> **Required action**
Your task is to copy every line of the entries that contains "LEDK".

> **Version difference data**
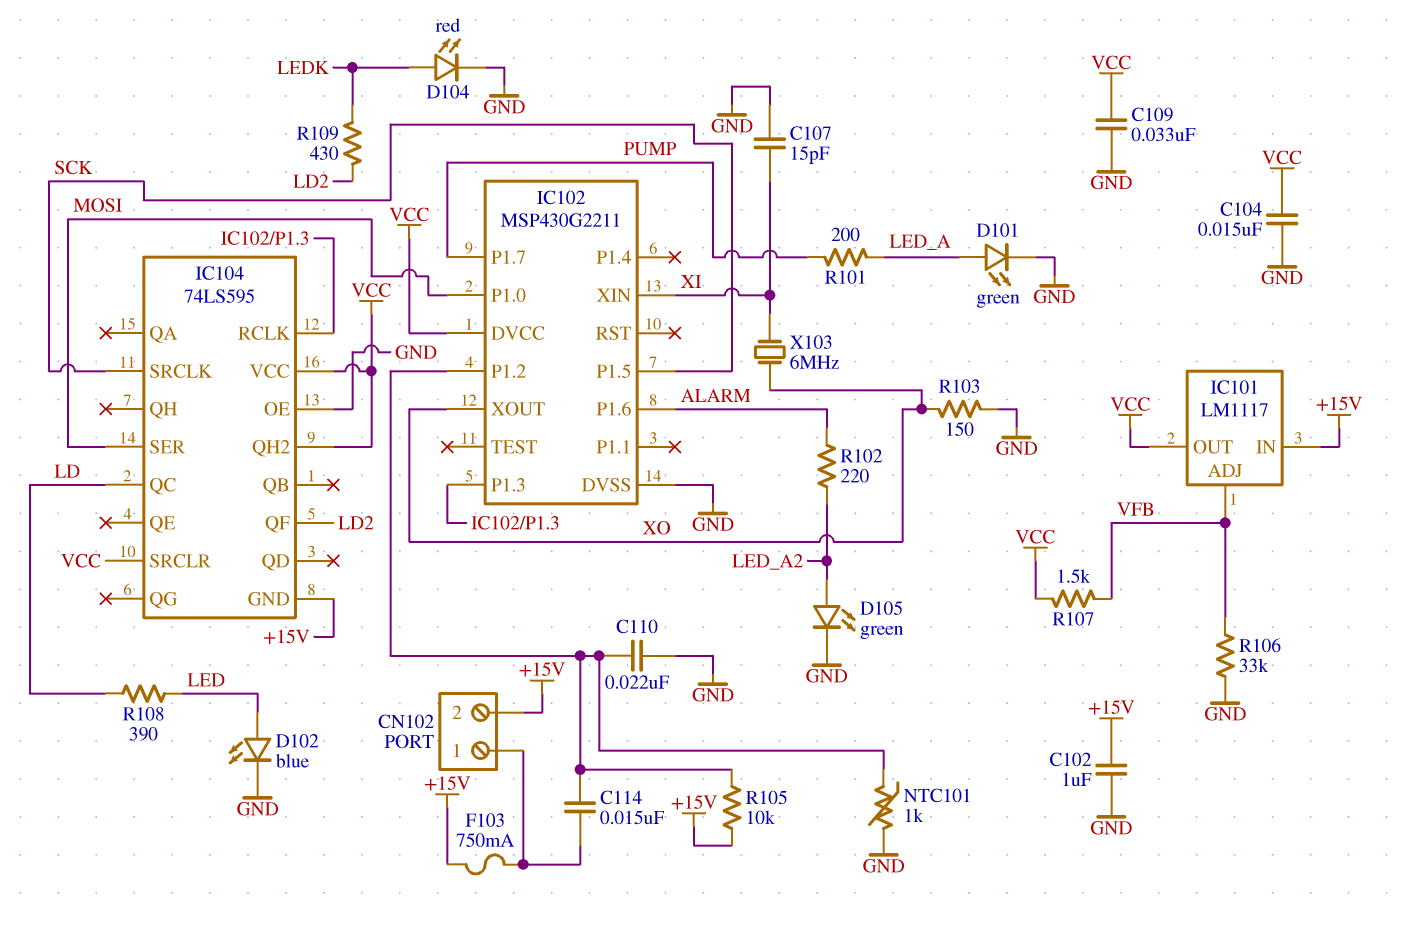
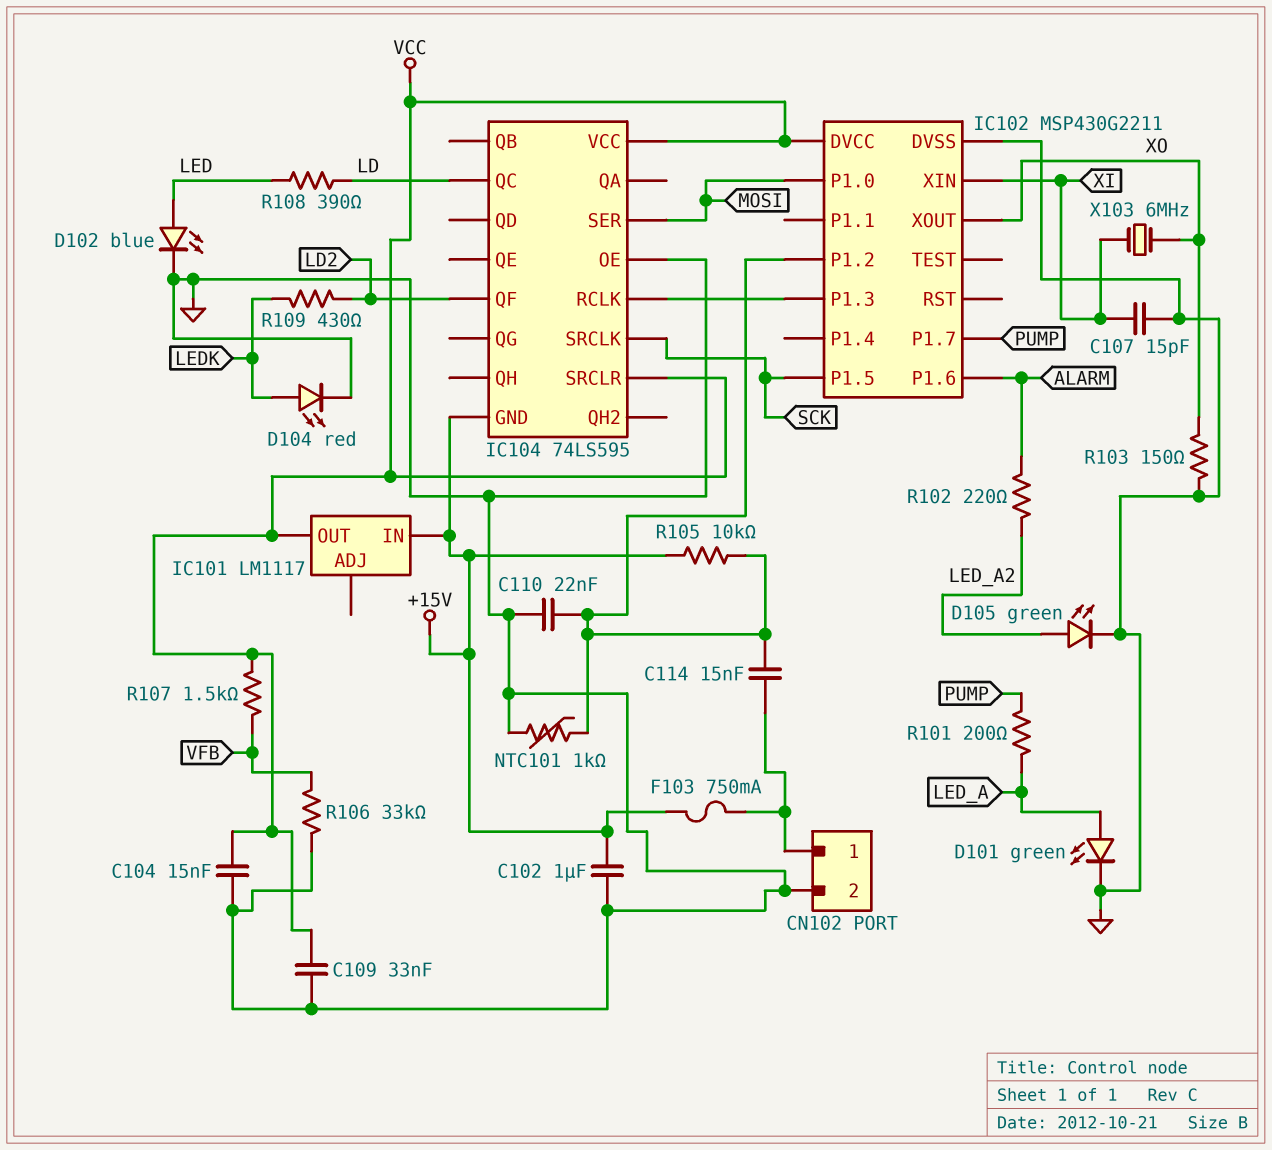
CN102 pin 2: +15V -> GND
IC101 pin ADJ: VFB -> none
IC104 pin QH2: VCC -> none

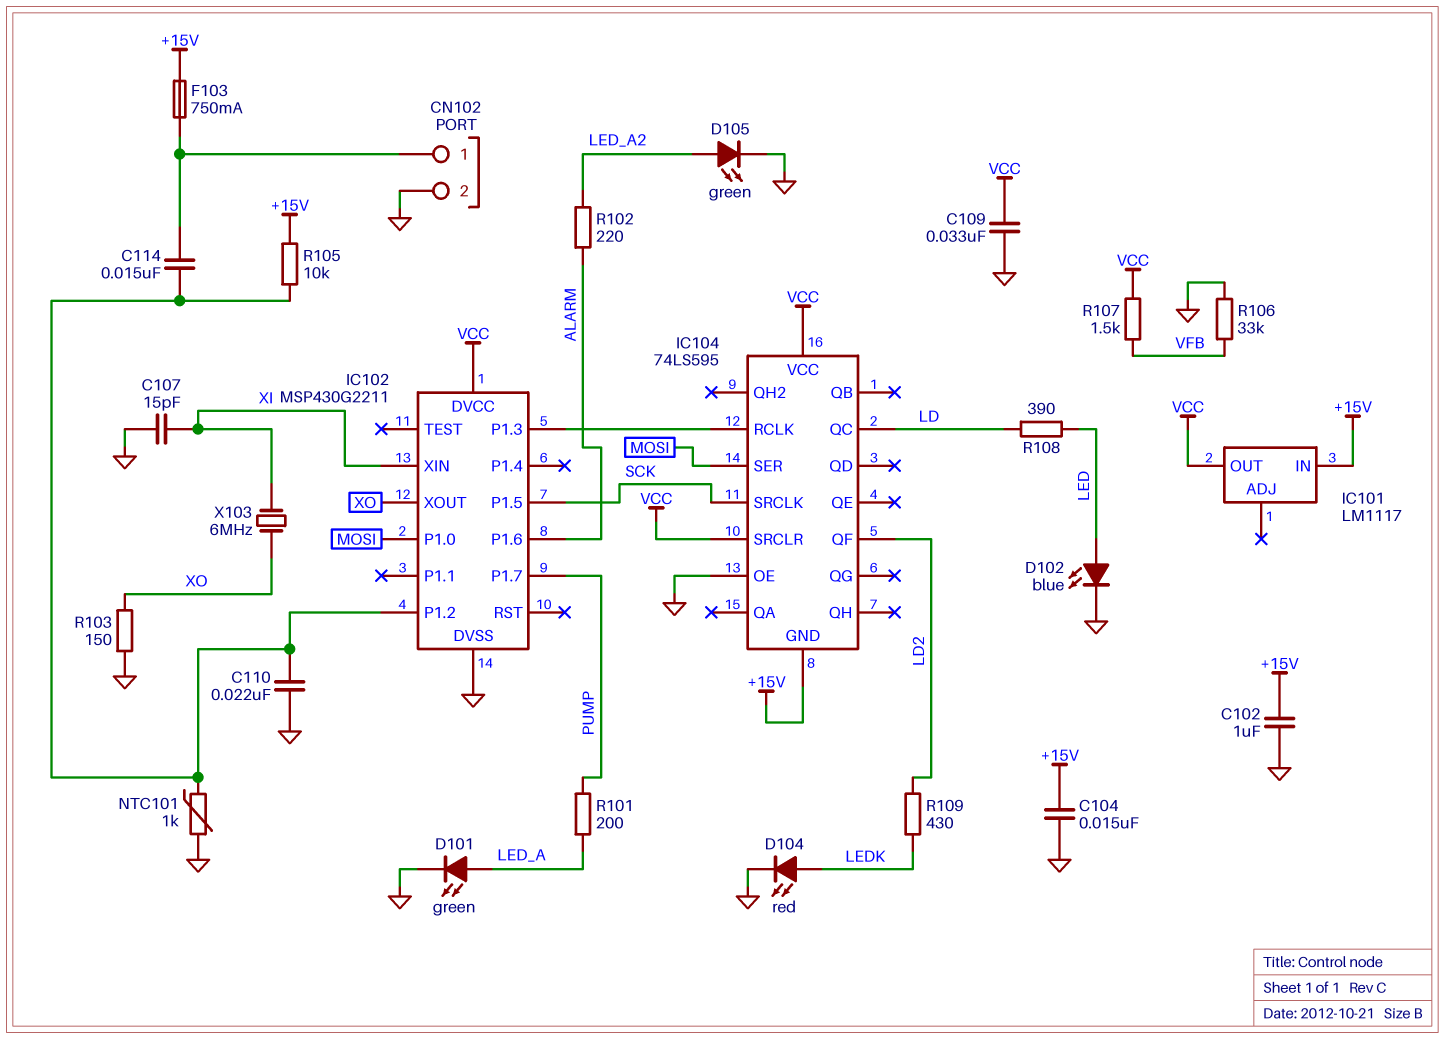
C104: 15nF (GND, VCC) -> 15nF (+15V, GND)

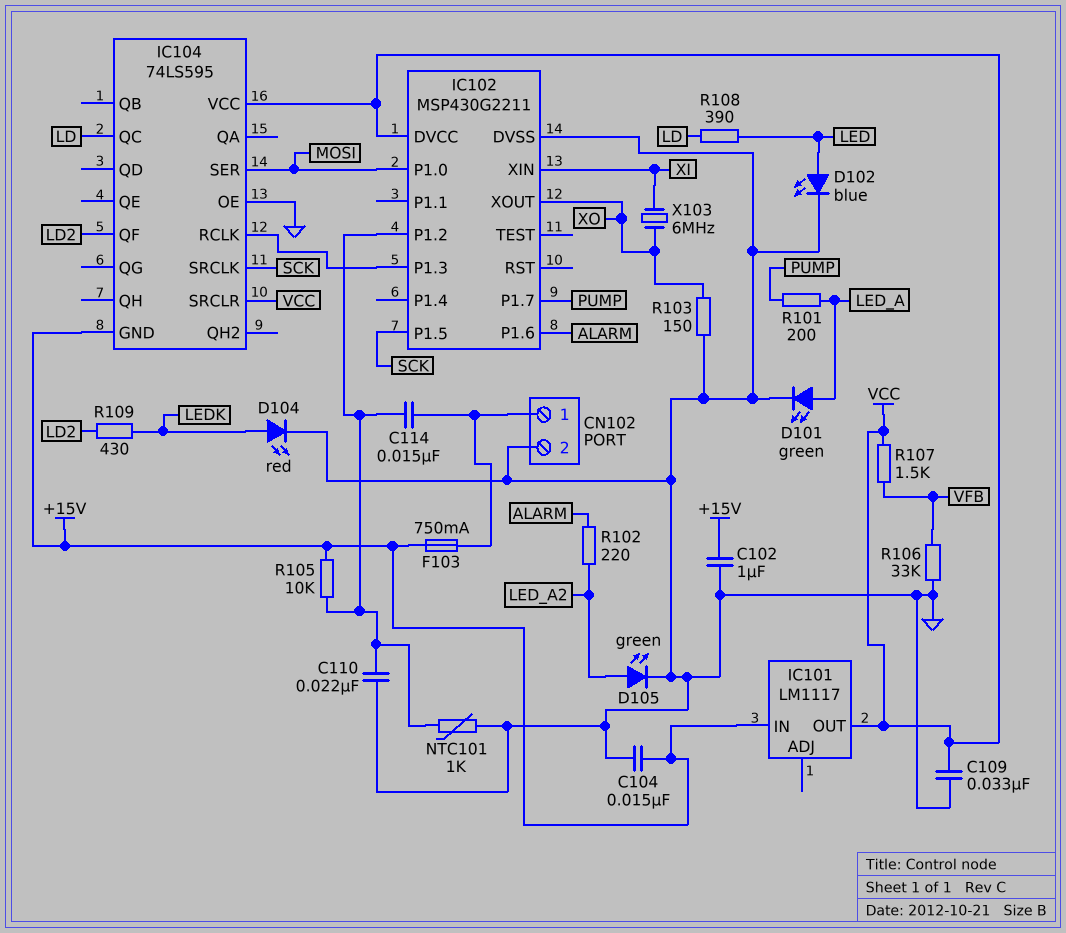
C107: 15pF (GND, XI) -> none

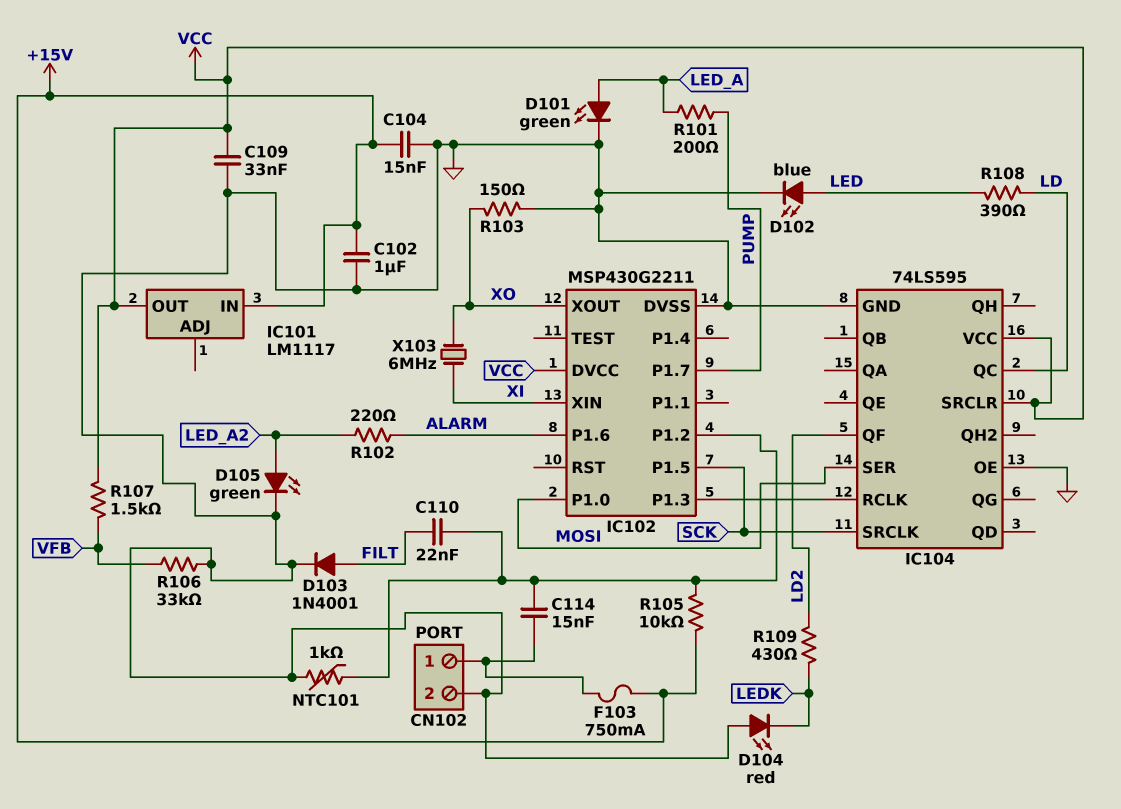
C110: 22nF (GND, IC102/P1.2) -> 22nF (FILT, IC102/P1.2)
D103: none -> diode 1N4001 (A FILT, K GND)
D104: LED red (A LEDK, K GND) -> LED red (A GND, K LEDK)
IC104 pin GND: +15V -> GND

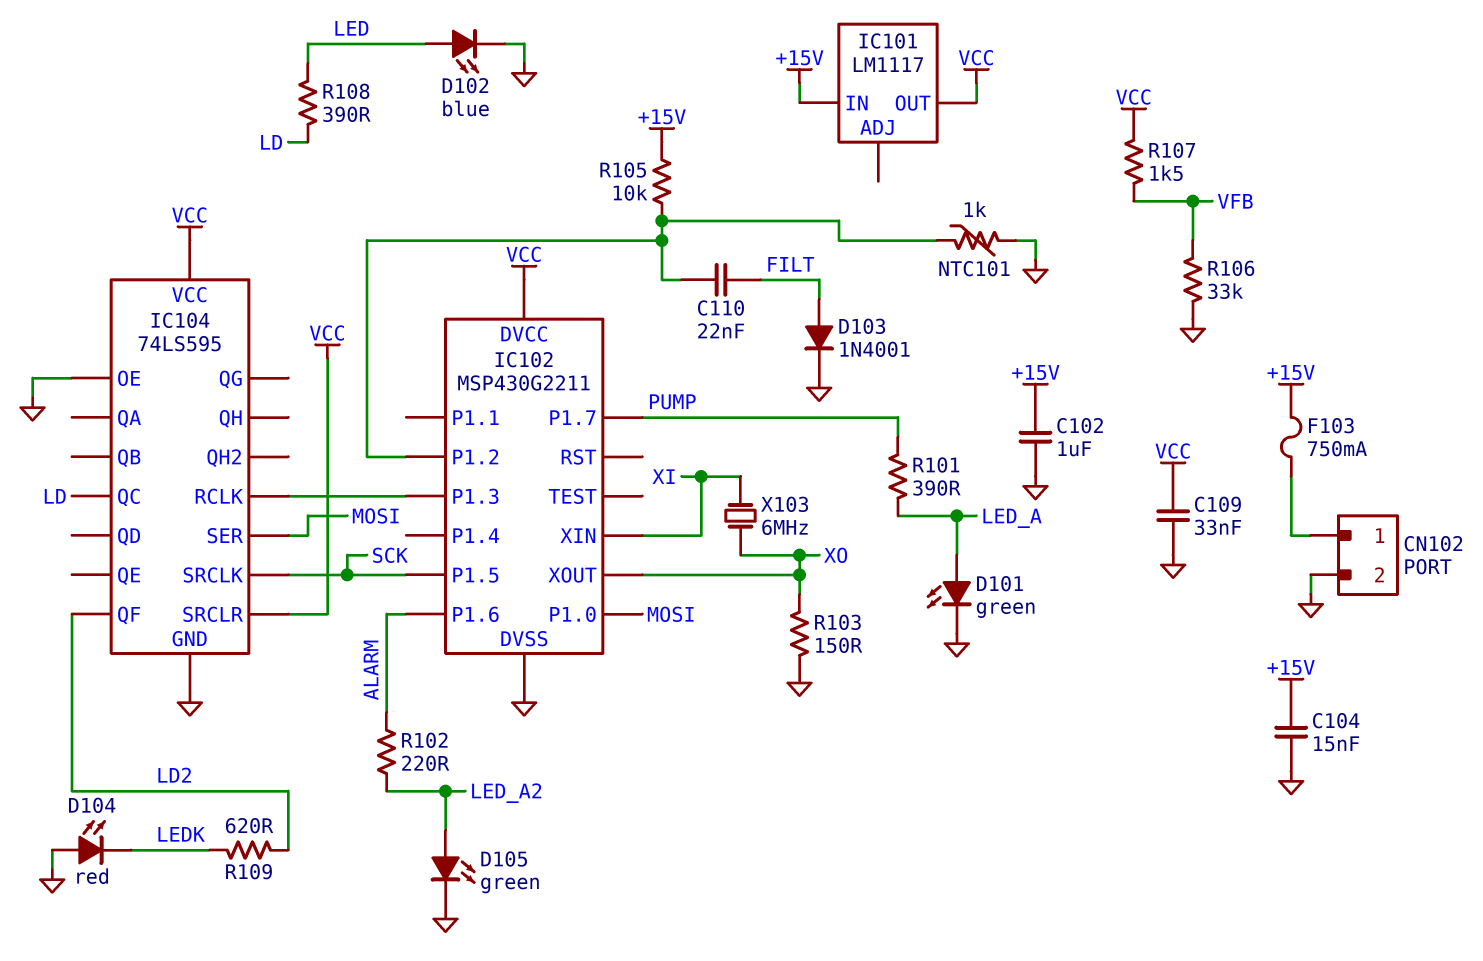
C114: 15nF (CN102/1, IC102/P1.2) -> none
R101: 200 (LED_A, PUMP) -> 390 (LED_A, PUMP)
R109: 430 (LD2, LEDK) -> 620 (LD2, LEDK)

> **Result**
D104: LED red (A LEDK, K GND) -> LED red (A GND, K LEDK)
R109: 430 (LD2, LEDK) -> 620 (LD2, LEDK)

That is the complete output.